Coordinate-based change listings
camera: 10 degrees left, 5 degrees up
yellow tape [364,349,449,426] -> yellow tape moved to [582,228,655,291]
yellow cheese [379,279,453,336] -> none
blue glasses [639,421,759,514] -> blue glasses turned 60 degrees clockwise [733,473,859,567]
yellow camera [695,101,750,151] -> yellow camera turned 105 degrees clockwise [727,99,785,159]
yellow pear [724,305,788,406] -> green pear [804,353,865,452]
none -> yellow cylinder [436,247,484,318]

--

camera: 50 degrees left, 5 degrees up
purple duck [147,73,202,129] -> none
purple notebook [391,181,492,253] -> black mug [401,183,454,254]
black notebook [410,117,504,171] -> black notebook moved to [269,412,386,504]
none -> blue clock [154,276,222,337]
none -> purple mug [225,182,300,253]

## Exercise prompt
Across the data, pull every line containing the string "notebook".

## Reply to the exercise
purple notebook [391,181,492,253] -> black mug [401,183,454,254]
black notebook [410,117,504,171] -> black notebook moved to [269,412,386,504]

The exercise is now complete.